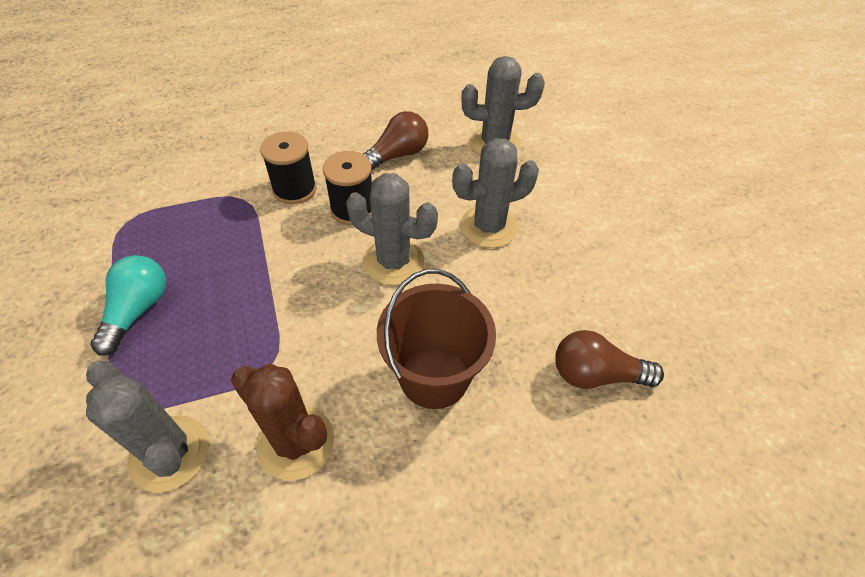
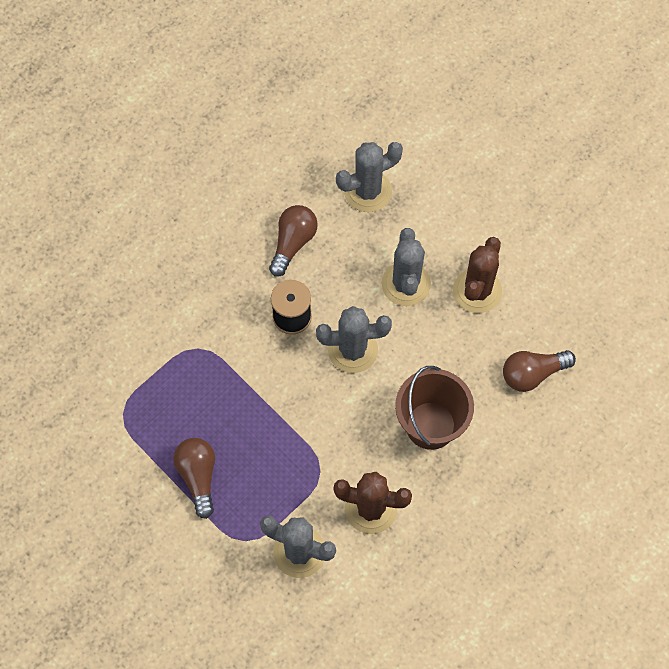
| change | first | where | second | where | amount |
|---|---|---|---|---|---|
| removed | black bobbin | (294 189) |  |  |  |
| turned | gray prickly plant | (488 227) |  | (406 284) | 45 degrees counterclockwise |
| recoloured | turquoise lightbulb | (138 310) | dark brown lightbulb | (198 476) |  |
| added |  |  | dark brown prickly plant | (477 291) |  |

==

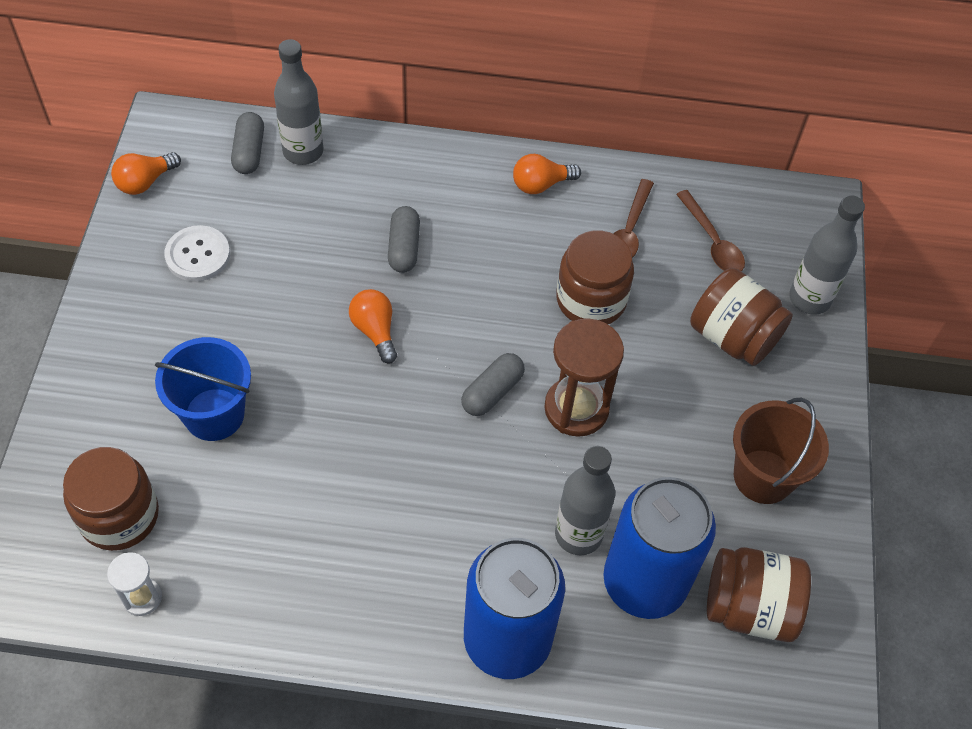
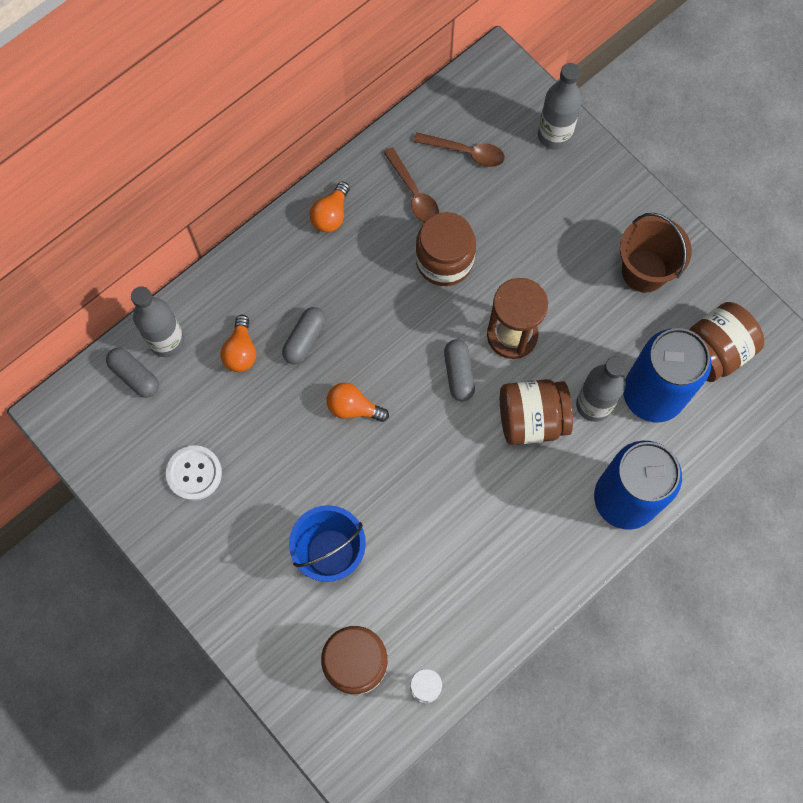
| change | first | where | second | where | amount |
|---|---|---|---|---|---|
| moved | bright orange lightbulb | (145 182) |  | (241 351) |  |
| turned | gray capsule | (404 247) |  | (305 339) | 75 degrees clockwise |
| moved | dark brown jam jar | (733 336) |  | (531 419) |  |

---

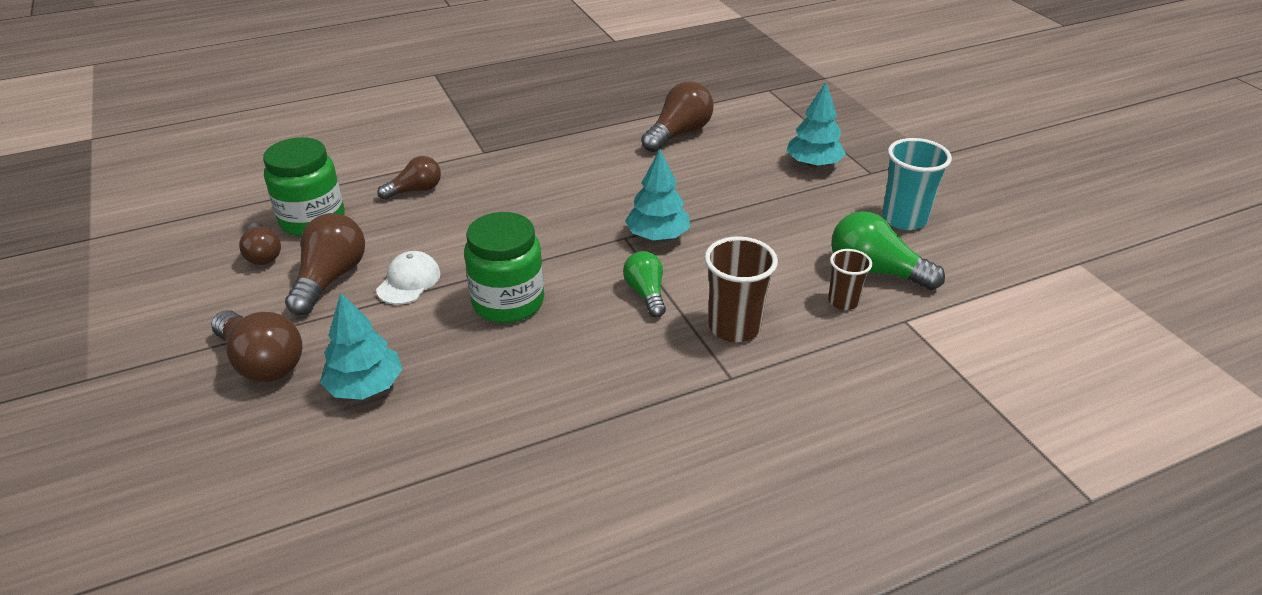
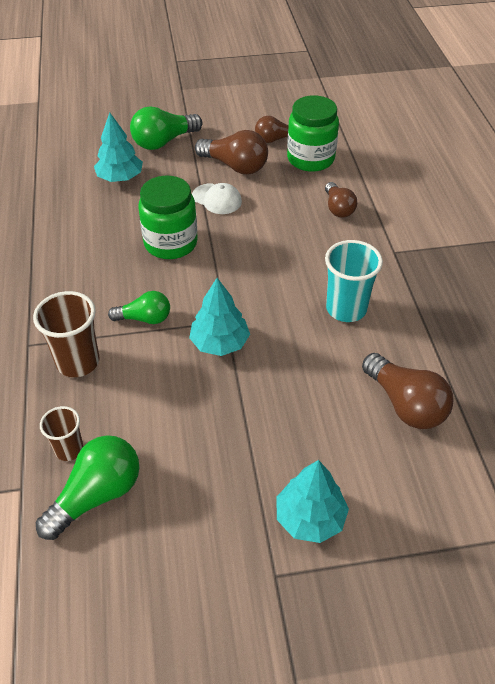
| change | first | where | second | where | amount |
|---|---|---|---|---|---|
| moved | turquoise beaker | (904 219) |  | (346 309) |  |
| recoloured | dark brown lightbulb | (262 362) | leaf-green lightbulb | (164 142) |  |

Activity:
Everything from the line containing "removed | black" through the line containing "dark brown prickly" in the material above should be retyped exactly, both ends included, and nothing more.

Written reply:
| removed | black bobbin | (294 189) |  |  |  |
| turned | gray prickly plant | (488 227) |  | (406 284) | 45 degrees counterclockwise |
| recoloured | turquoise lightbulb | (138 310) | dark brown lightbulb | (198 476) |  |
| added |  |  | dark brown prickly plant | (477 291) |  |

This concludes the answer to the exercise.